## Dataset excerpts
+-------+
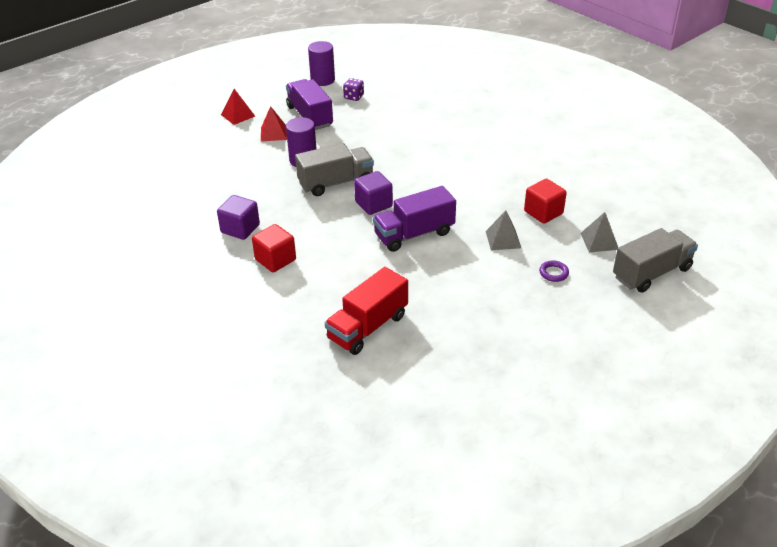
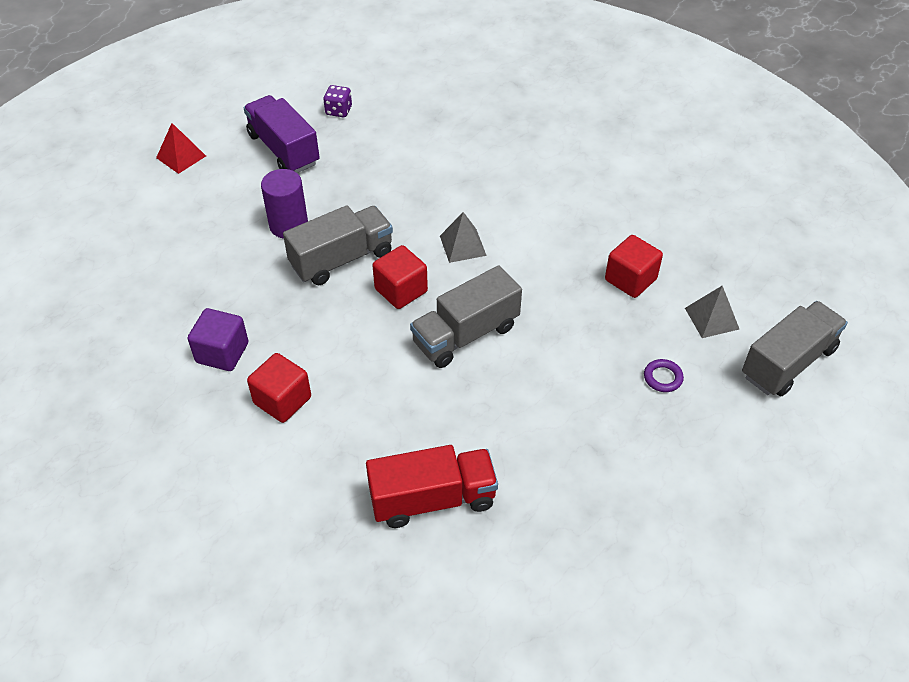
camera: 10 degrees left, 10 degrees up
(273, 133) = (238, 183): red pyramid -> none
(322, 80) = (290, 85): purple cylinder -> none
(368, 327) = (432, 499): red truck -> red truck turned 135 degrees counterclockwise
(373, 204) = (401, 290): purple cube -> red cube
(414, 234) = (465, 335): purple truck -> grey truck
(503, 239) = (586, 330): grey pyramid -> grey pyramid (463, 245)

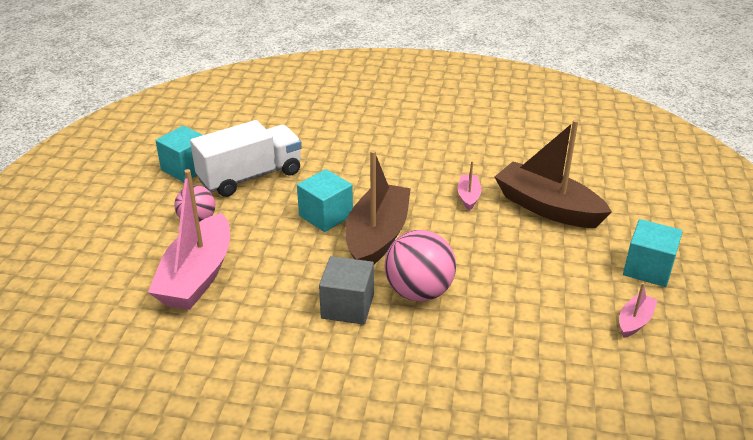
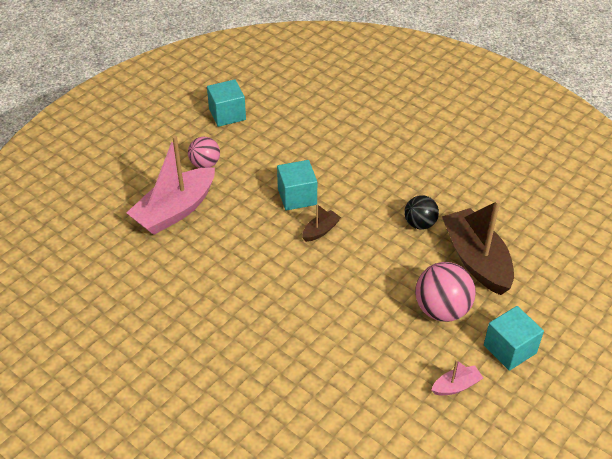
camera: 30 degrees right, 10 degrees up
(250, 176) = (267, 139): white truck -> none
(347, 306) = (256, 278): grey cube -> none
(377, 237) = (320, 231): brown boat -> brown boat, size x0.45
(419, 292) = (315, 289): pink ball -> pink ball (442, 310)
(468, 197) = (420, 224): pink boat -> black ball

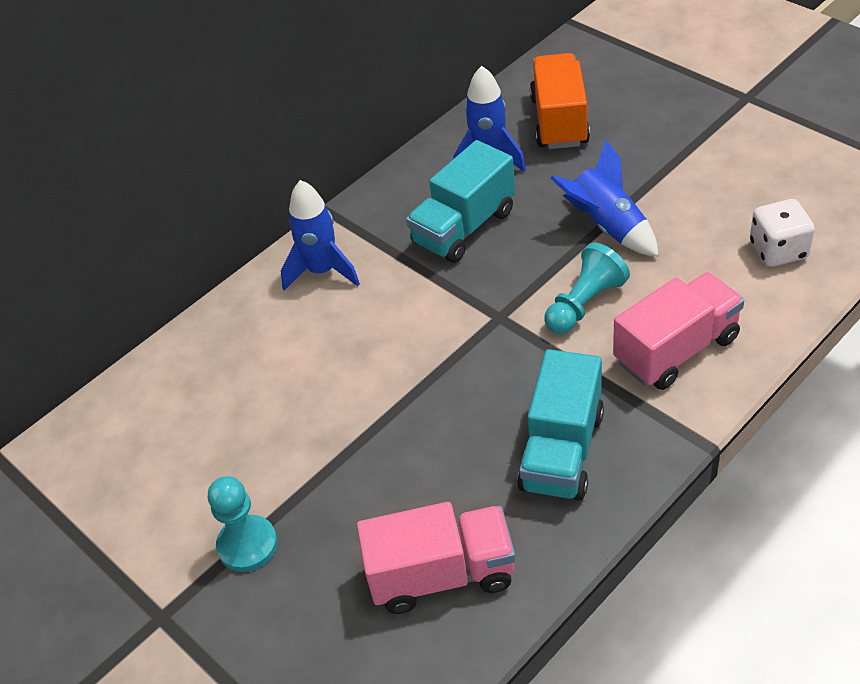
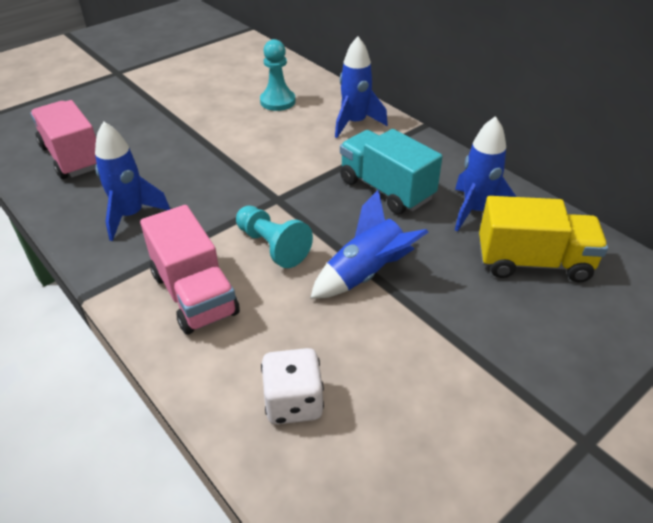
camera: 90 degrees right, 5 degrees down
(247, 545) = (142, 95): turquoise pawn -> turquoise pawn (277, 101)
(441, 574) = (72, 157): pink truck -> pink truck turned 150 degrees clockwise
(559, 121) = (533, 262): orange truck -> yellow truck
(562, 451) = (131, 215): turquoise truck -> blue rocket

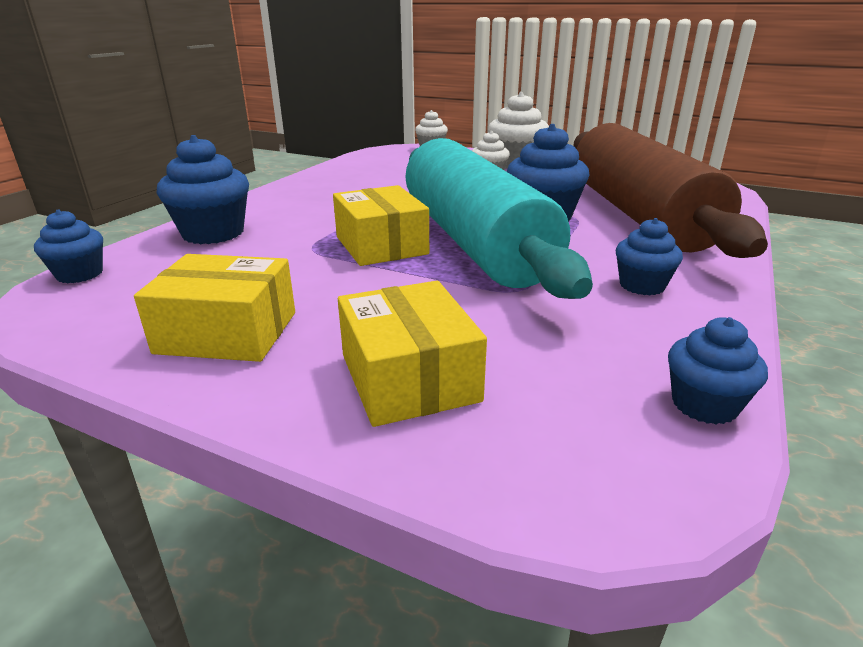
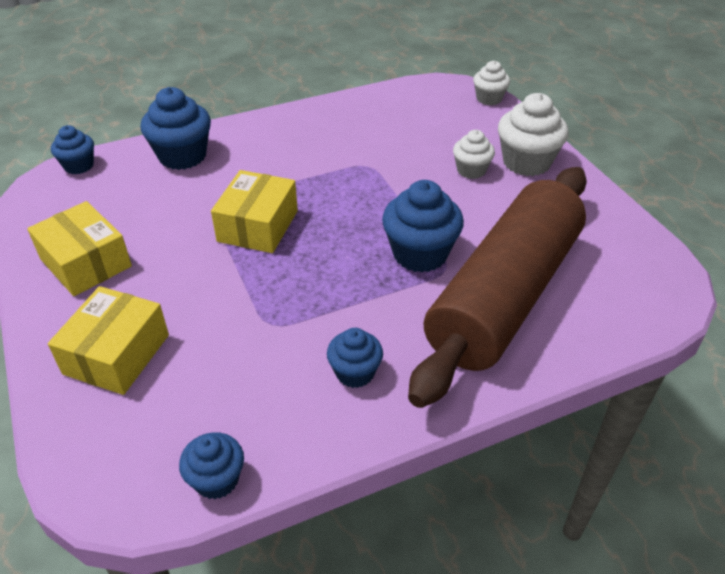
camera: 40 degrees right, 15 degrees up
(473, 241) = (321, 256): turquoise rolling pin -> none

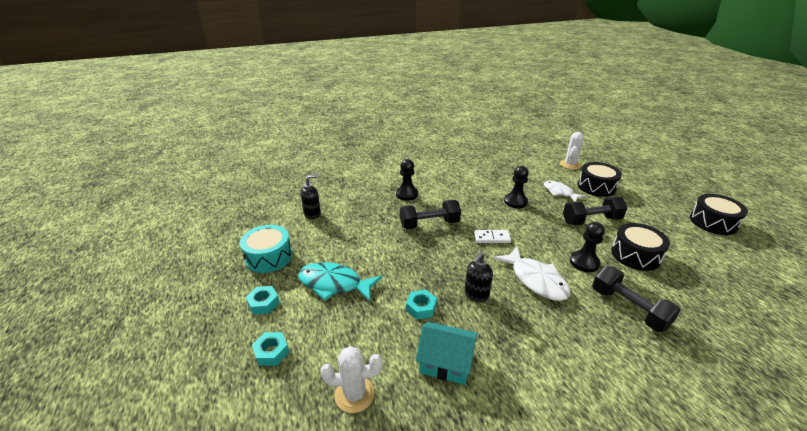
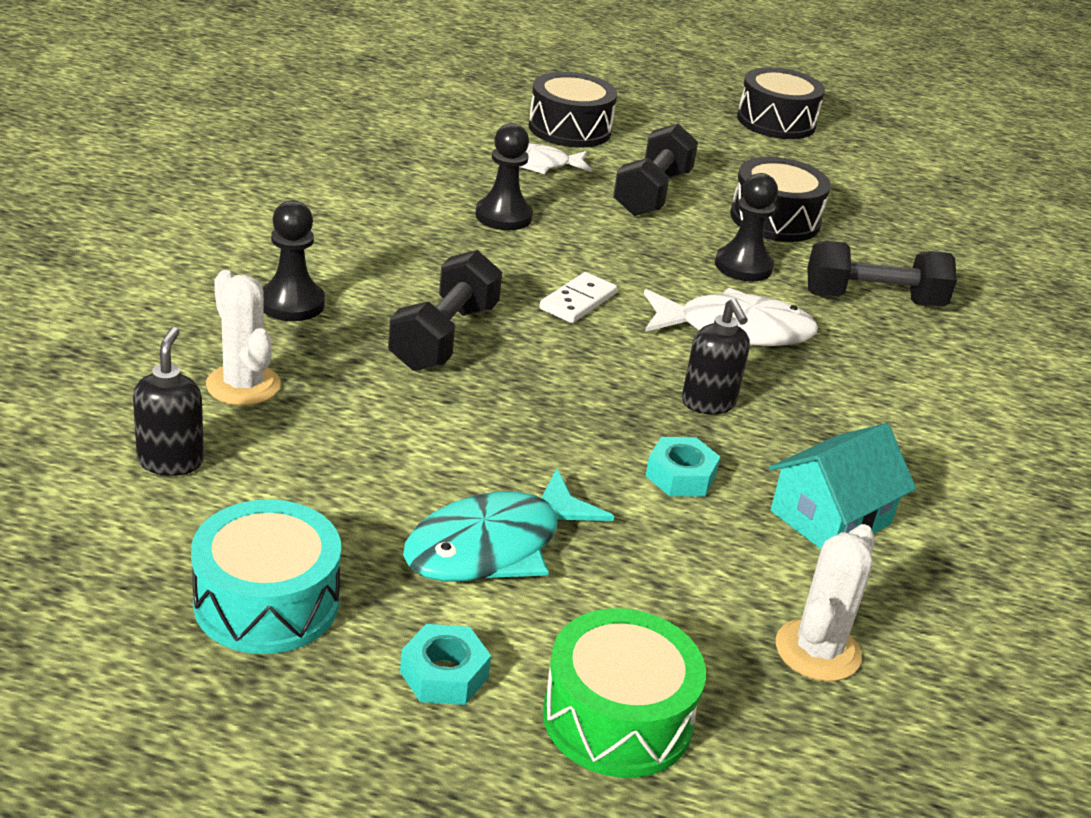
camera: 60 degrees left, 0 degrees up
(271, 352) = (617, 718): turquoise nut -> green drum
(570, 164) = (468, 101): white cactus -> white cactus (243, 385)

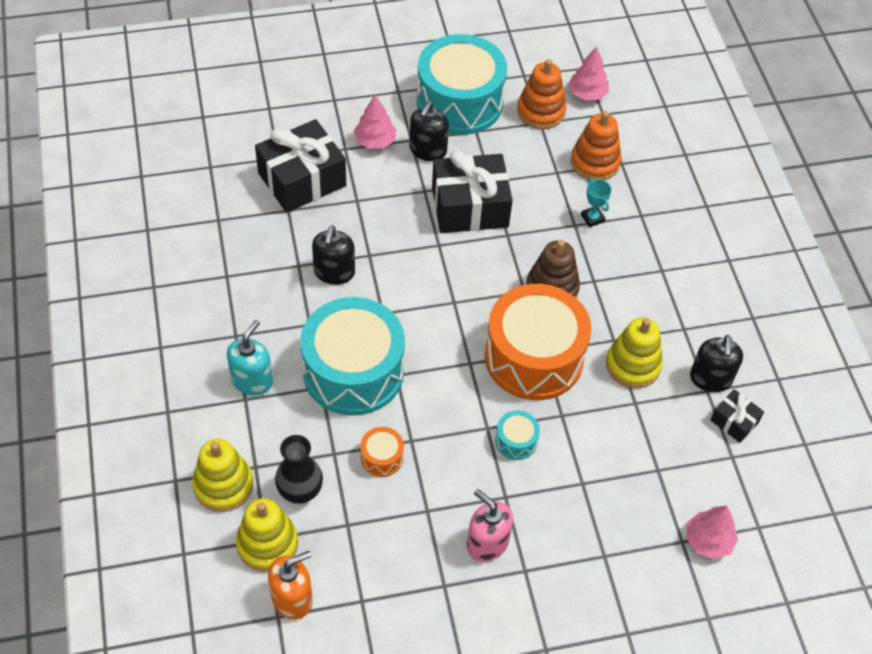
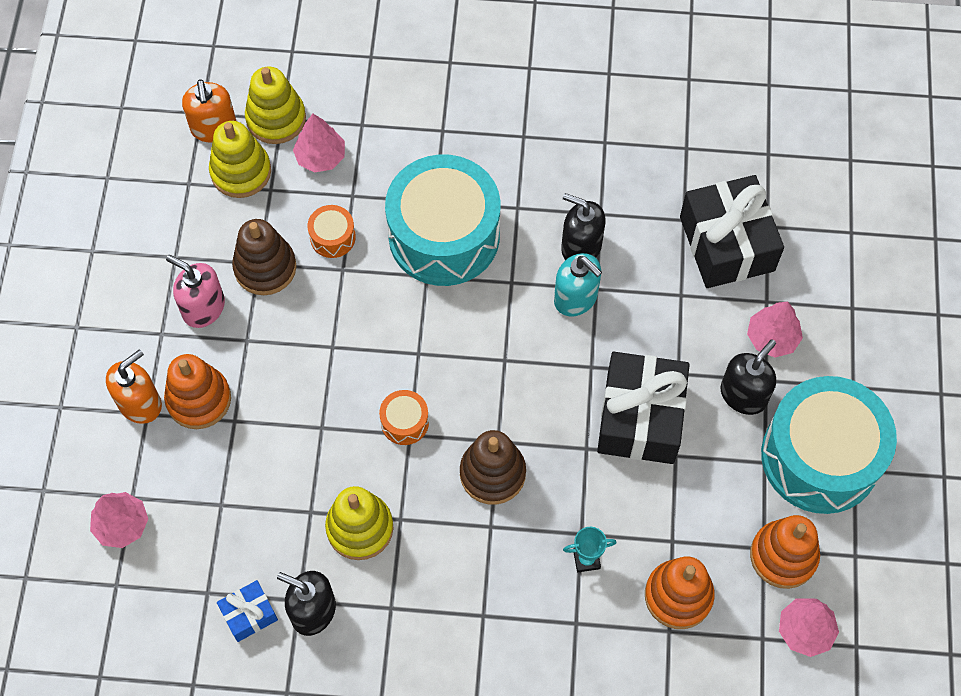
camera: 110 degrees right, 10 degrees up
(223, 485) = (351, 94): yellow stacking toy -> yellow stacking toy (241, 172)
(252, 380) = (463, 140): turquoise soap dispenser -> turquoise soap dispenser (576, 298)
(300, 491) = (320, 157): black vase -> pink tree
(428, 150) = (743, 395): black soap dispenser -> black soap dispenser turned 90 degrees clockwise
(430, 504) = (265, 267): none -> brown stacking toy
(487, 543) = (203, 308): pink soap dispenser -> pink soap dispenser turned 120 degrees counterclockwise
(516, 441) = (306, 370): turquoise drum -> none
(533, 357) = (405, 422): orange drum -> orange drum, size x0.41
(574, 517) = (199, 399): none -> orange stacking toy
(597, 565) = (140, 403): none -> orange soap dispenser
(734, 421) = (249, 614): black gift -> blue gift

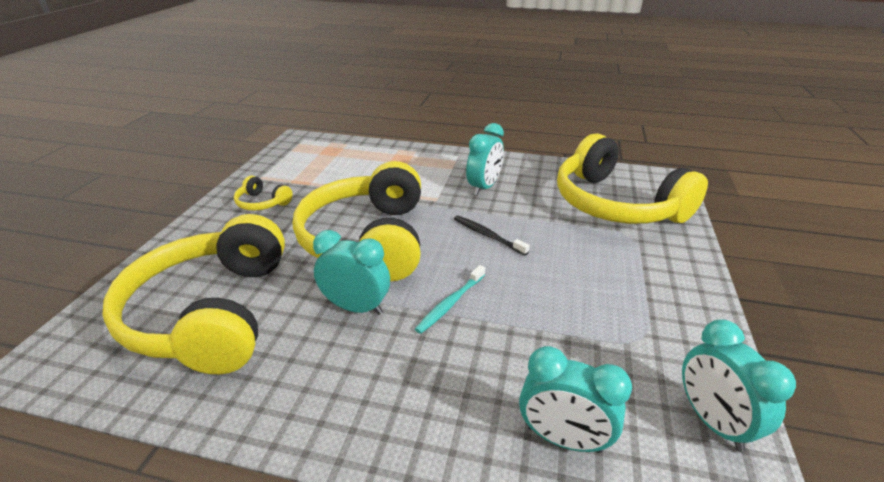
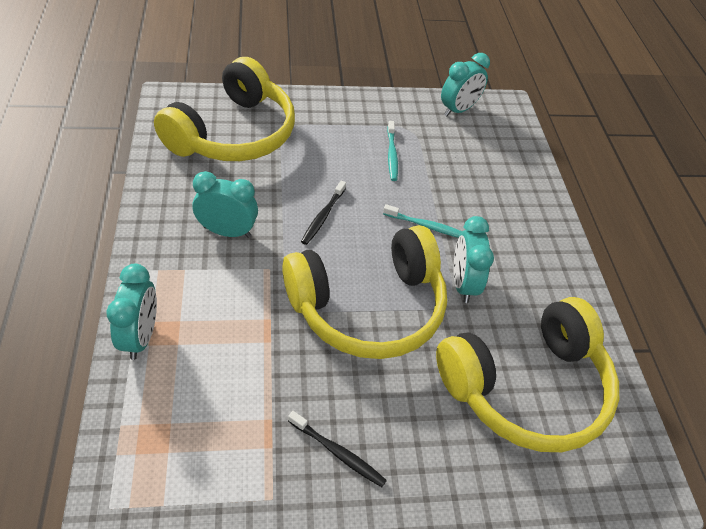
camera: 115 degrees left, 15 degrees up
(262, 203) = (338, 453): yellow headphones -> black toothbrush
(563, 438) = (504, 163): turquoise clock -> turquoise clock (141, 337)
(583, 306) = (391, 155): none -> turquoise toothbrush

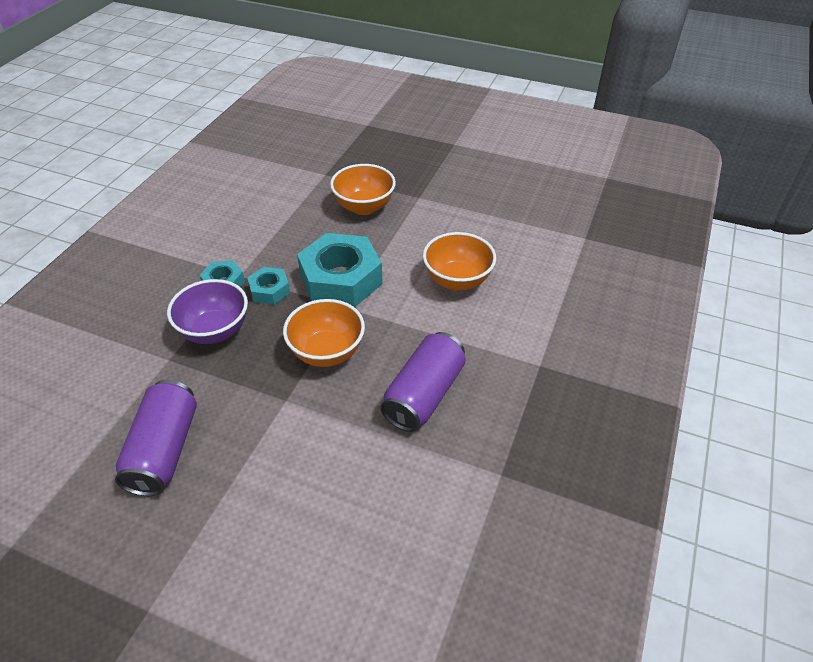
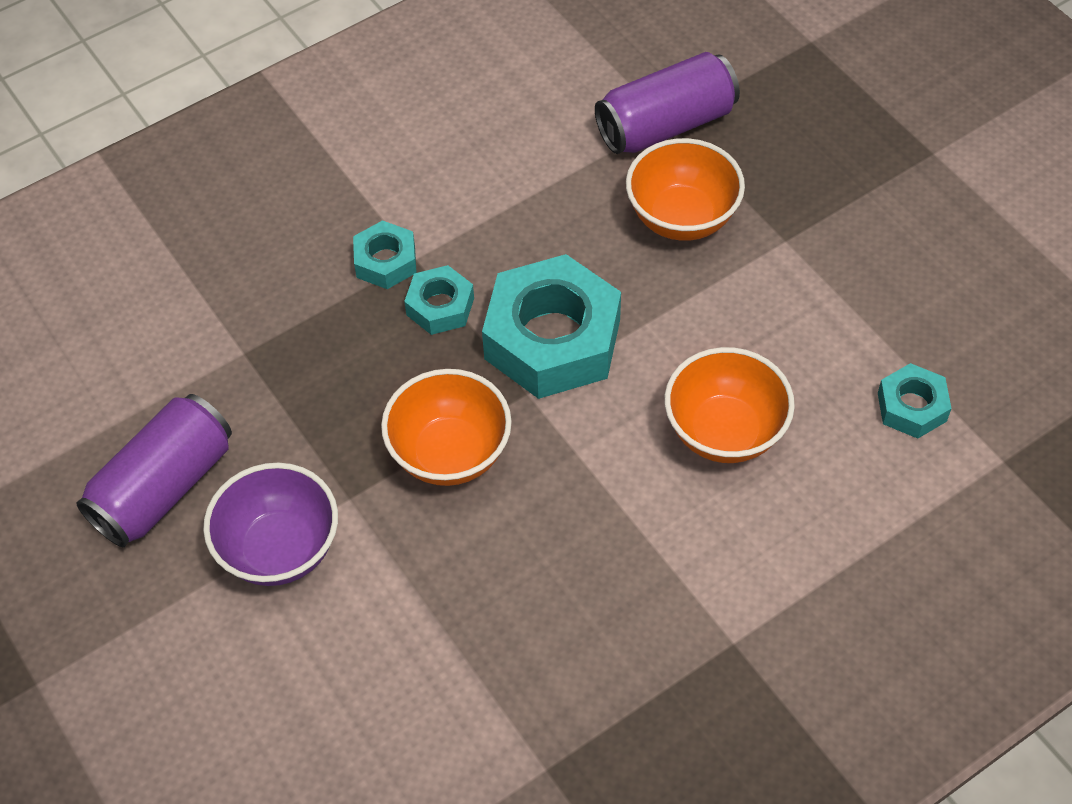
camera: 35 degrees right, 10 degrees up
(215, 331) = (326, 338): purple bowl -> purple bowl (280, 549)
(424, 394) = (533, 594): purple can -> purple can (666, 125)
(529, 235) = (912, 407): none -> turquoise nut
+-------+
## Assigned task
Set down every line above exactly, pictures excluded.

## Task solution
camera: 10 degrees left, 10 degrees up
(273, 133) = (238, 183): red pyramid -> none
(322, 80) = (290, 85): purple cylinder -> none
(368, 327) = (432, 499): red truck -> red truck turned 135 degrees counterclockwise
(373, 204) = (401, 290): purple cube -> red cube
(414, 234) = (465, 335): purple truck -> grey truck
(503, 239) = (586, 330): grey pyramid -> grey pyramid (463, 245)

camera: 30 degrees right, 10 degrees up
(250, 176) = (267, 139): white truck -> none
(347, 306) = (256, 278): grey cube -> none
(377, 237) = (320, 231): brown boat -> brown boat, size x0.45
(419, 292) = (315, 289): pink ball -> pink ball (442, 310)
(468, 197) = (420, 224): pink boat -> black ball

camera: 90 degrees right, 5 degrees down
(247, 545) = (142, 95): turquoise pawn -> turquoise pawn (277, 101)
(441, 574) = (72, 157): pink truck -> pink truck turned 150 degrees clockwise
(559, 121) = (533, 262): orange truck -> yellow truck
(562, 451) = (131, 215): turquoise truck -> blue rocket

camera: 40 degrees right, 15 degrees up
(473, 241) = (321, 256): turquoise rolling pin -> none

camera: 60 degrees left, 0 degrees up
(271, 352) = (617, 718): turquoise nut -> green drum
(570, 164) = (468, 101): white cactus -> white cactus (243, 385)

camera: 110 degrees right, 10 degrees up
(223, 485) = (351, 94): yellow stacking toy -> yellow stacking toy (241, 172)
(252, 380) = (463, 140): turquoise soap dispenser -> turquoise soap dispenser (576, 298)
(300, 491) = (320, 157): black vase -> pink tree
(428, 150) = (743, 395): black soap dispenser -> black soap dispenser turned 90 degrees clockwise
(430, 504) = (265, 267): none -> brown stacking toy
(487, 543) = (203, 308): pink soap dispenser -> pink soap dispenser turned 120 degrees counterclockwise
(516, 441) = (306, 370): turquoise drum -> none
(533, 357) = (405, 422): orange drum -> orange drum, size x0.41
(574, 517) = (199, 399): none -> orange stacking toy
(597, 565) = (140, 403): none -> orange soap dispenser
(734, 421) = (249, 614): black gift -> blue gift

camera: 115 degrees left, 15 degrees up
(262, 203) = (338, 453): yellow headphones -> black toothbrush
(563, 438) = (504, 163): turquoise clock -> turquoise clock (141, 337)
(583, 306) = (391, 155): none -> turquoise toothbrush

camera: 35 degrees right, 10 degrees up
(215, 331) = (326, 338): purple bowl -> purple bowl (280, 549)
(424, 394) = (533, 594): purple can -> purple can (666, 125)
(529, 235) = (912, 407): none -> turquoise nut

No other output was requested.